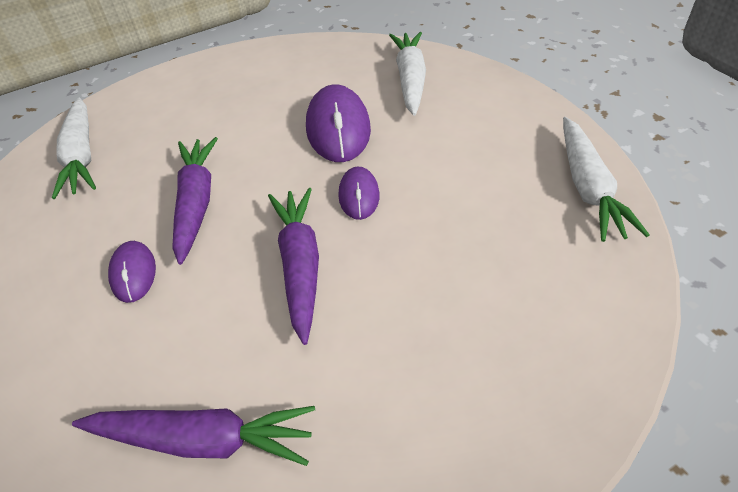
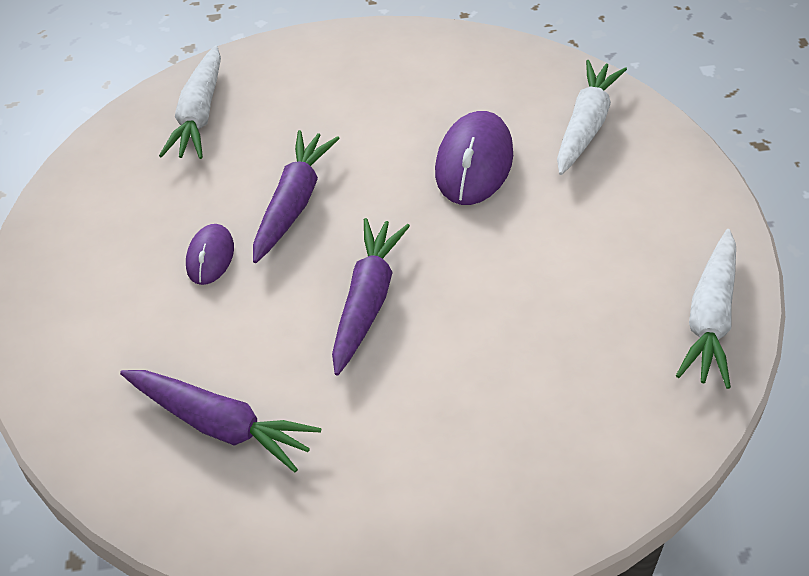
camera: 20 degrees right, 0 degrees up
(359, 195) = (459, 247): purple mouse -> none

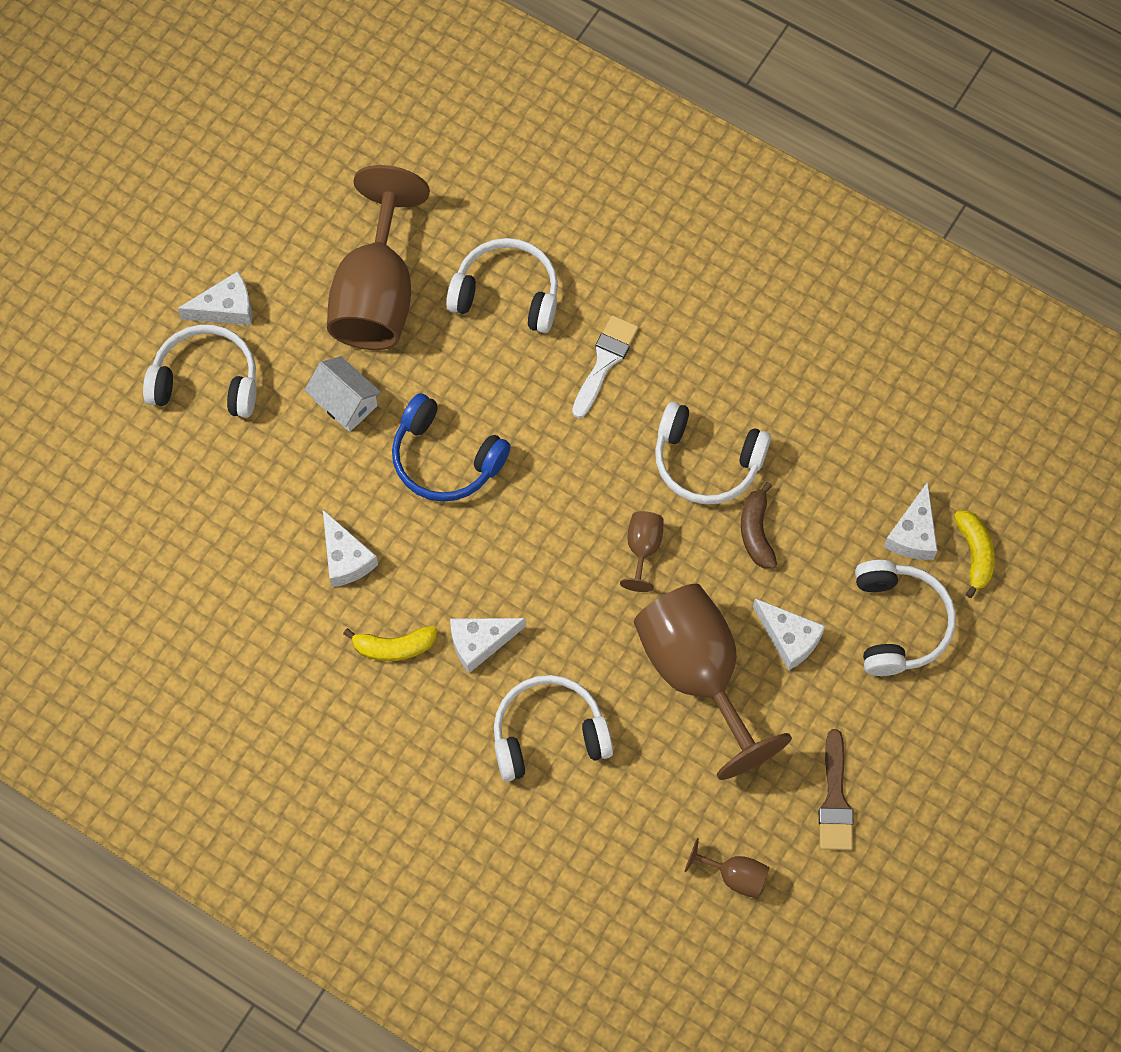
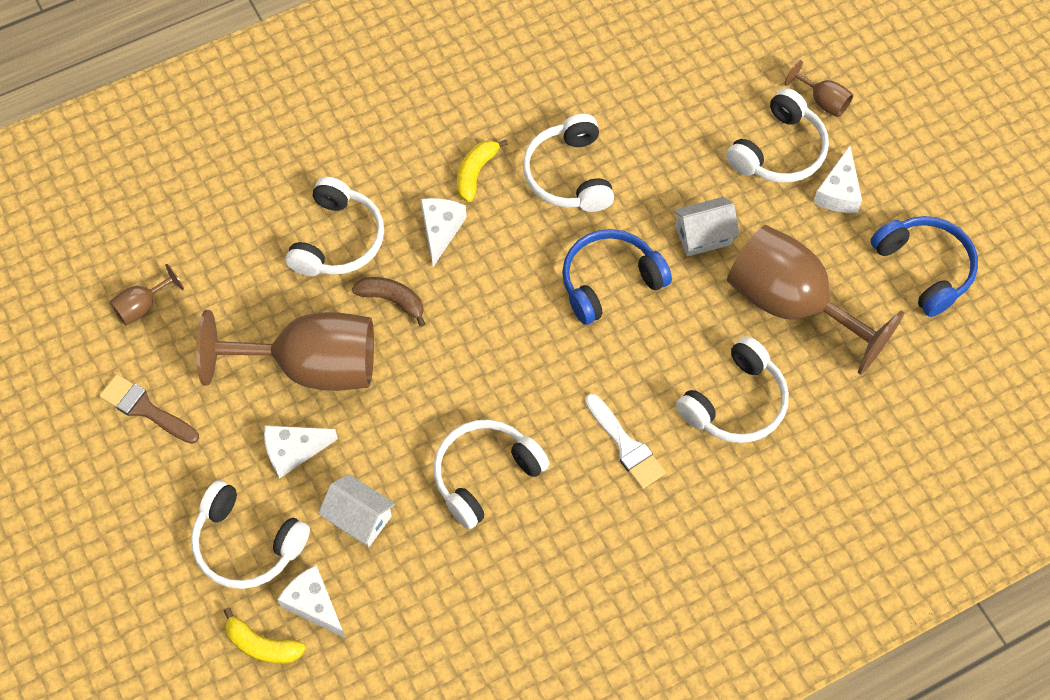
camera: 120 degrees right, 5 degrees down
(271, 202) = (925, 268): none -> blue headphones
(345, 558) = (568, 175): white cheese -> white headphones
(643, 549) = (440, 384): brown goblet -> brown goblet (823, 101)
(756, 532) = (398, 478): brown banana -> brown banana (392, 300)
(813, 543) = (359, 518): none -> white house

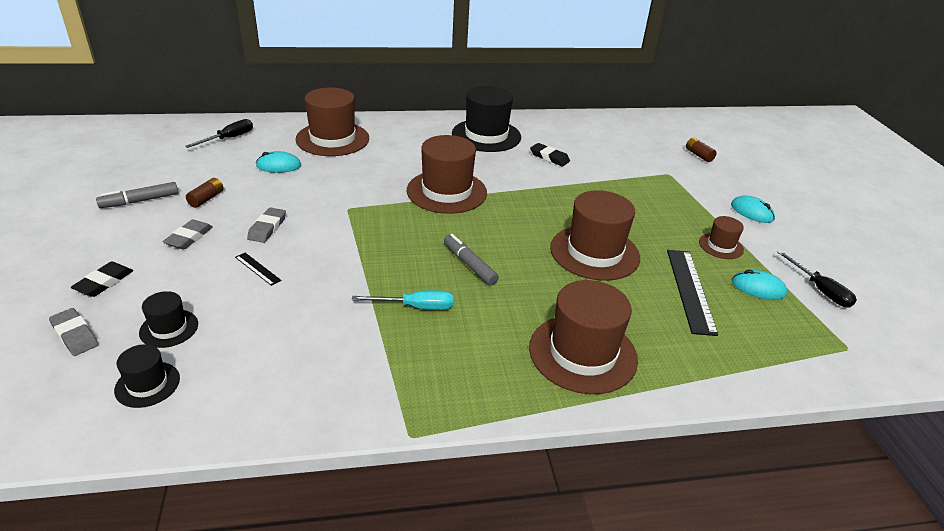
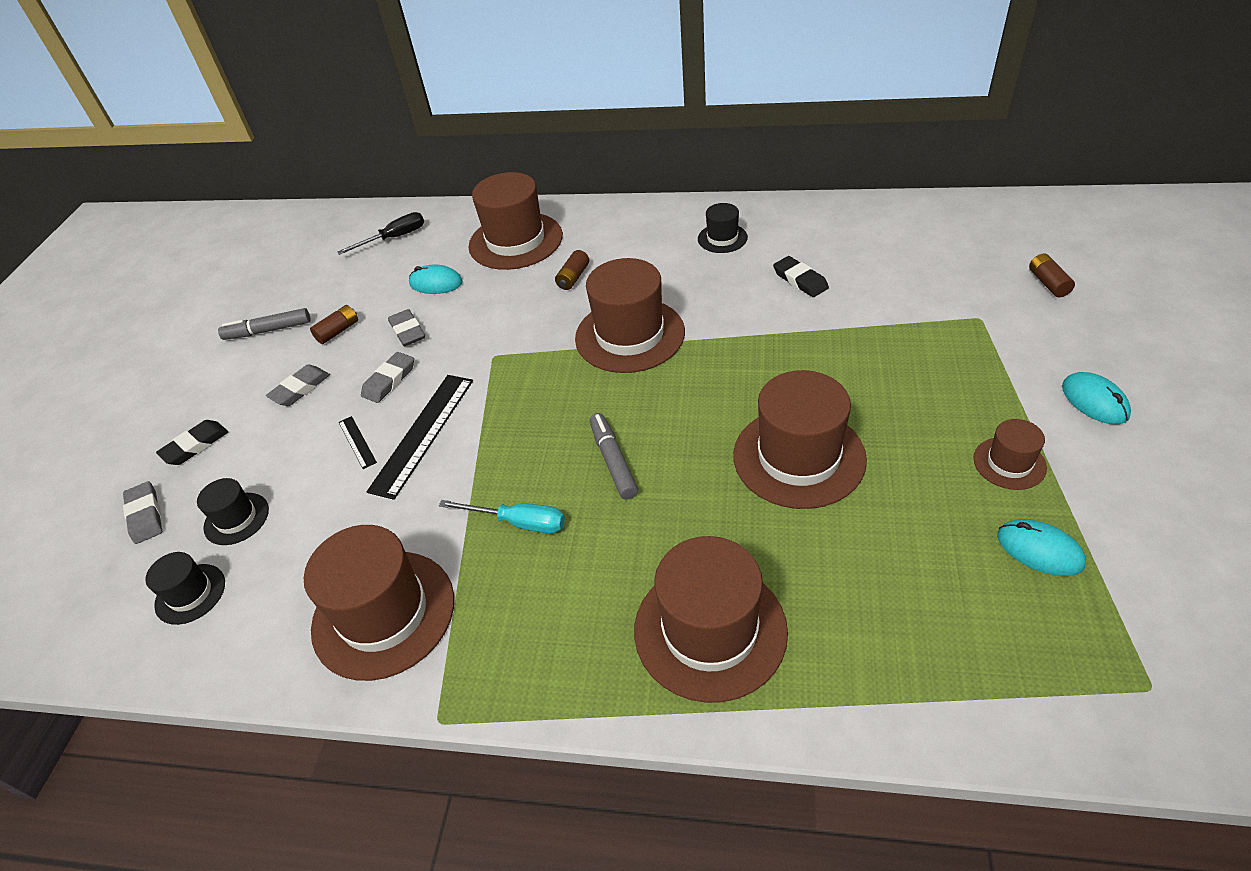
camera: 25 degrees right, 10 degrees up
(268, 196) = (407, 331): none -> grey eraser
(333, 375) = (383, 613): none -> brown hat
(388, 160) = (573, 277): none -> brown battery
(486, 135) = (722, 238): black hat -> black hat, size x0.50
(690, 290) = (921, 541): black ruler -> black ruler (423, 434)
(820, 290) = (1151, 567): black screwdriver -> none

WHAT IS REQUIRED: Write the records out in full, word for word; leave every picture behind.

REPLY:
camera: 20 degrees right, 0 degrees up
(359, 195) = (459, 247): purple mouse -> none

camera: 120 degrees right, 5 degrees down
(271, 202) = (925, 268): none -> blue headphones
(345, 558) = (568, 175): white cheese -> white headphones
(643, 549) = (440, 384): brown goblet -> brown goblet (823, 101)
(756, 532) = (398, 478): brown banana -> brown banana (392, 300)
(813, 543) = (359, 518): none -> white house

camera: 25 degrees right, 10 degrees up
(268, 196) = (407, 331): none -> grey eraser
(333, 375) = (383, 613): none -> brown hat
(388, 160) = (573, 277): none -> brown battery
(486, 135) = (722, 238): black hat -> black hat, size x0.50
(690, 290) = (921, 541): black ruler -> black ruler (423, 434)
(820, 290) = (1151, 567): black screwdriver -> none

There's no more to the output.